▶ [PROBLEM STATEMENT]: Lines from the one with "green arrow: (206, 236)" through the end of the records, and no others, are what the answer should contain, copied exactly; please keep pictures out.
-- Opening Marker --
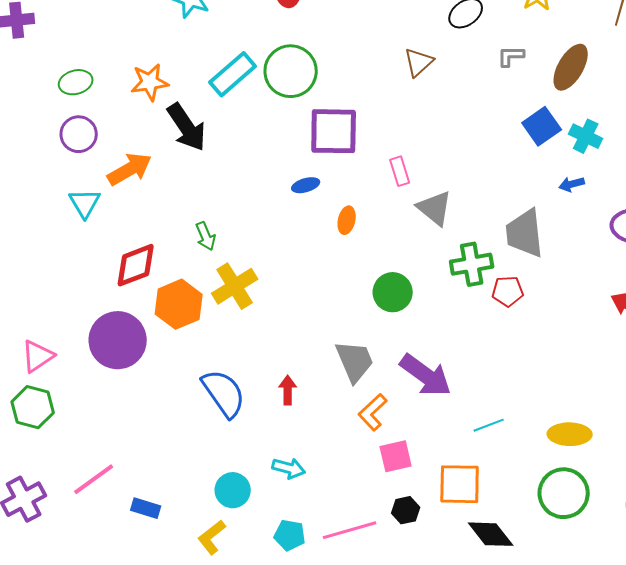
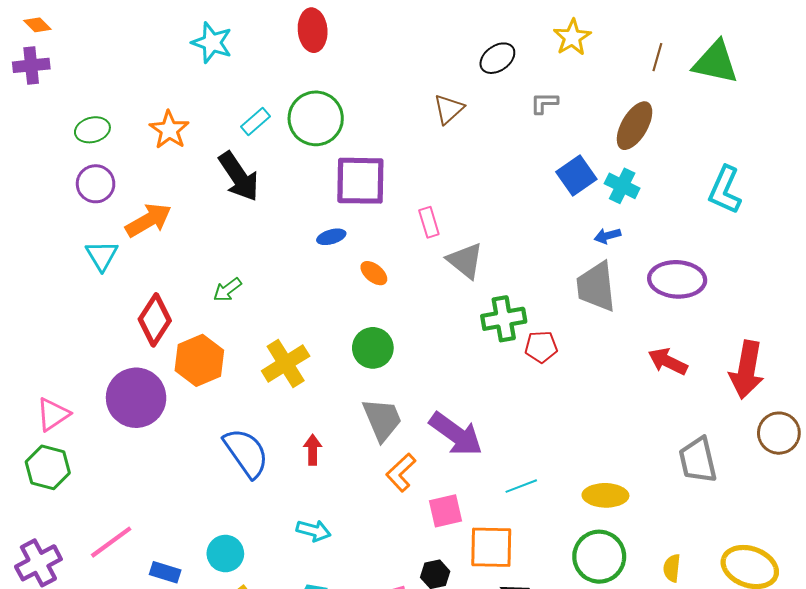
brown ellipse: (571, 67) -> (635, 126), moved
cyan rectangle: (233, 74) -> (255, 122), size x0.6
orange star: (150, 82) -> (169, 130), turned -30
black arrow: (187, 127) -> (239, 177), moved
orange ellipse: (347, 220) -> (374, 273), turned -64
gray trapezoid: (525, 233) -> (596, 287), moved
green arrow: (206, 236) -> (227, 290), turned 76
red diamond: (136, 265) -> (155, 320), turned -36
yellow cross: (235, 286) -> (286, 363), moved
green circle: (393, 292) -> (373, 348), moved
pink square: (396, 456) -> (446, 511), moved
cyan circle: (233, 490) -> (225, 554), moved

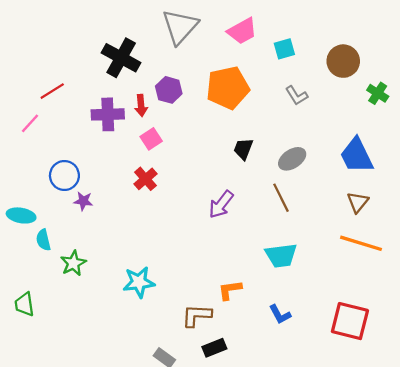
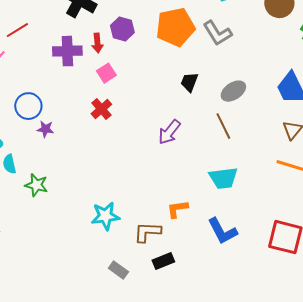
gray L-shape: (297, 96) -> (217, 33), moved, size x1.4
green star: (73, 263) -> (36, 185), turned -30
cyan star: (139, 282) -> (105, 216), moved
blue L-shape: (280, 314) -> (222, 231), size x1.5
-- Closing Marker --
▶ [RESPONSE]:
green arrow: (206, 236) -> (227, 290), turned 76
red diamond: (136, 265) -> (155, 320), turned -36
yellow cross: (235, 286) -> (286, 363), moved
green circle: (393, 292) -> (373, 348), moved
pink square: (396, 456) -> (446, 511), moved
cyan circle: (233, 490) -> (225, 554), moved

gray L-shape: (297, 96) -> (217, 33), moved, size x1.4
green star: (73, 263) -> (36, 185), turned -30
cyan star: (139, 282) -> (105, 216), moved
blue L-shape: (280, 314) -> (222, 231), size x1.5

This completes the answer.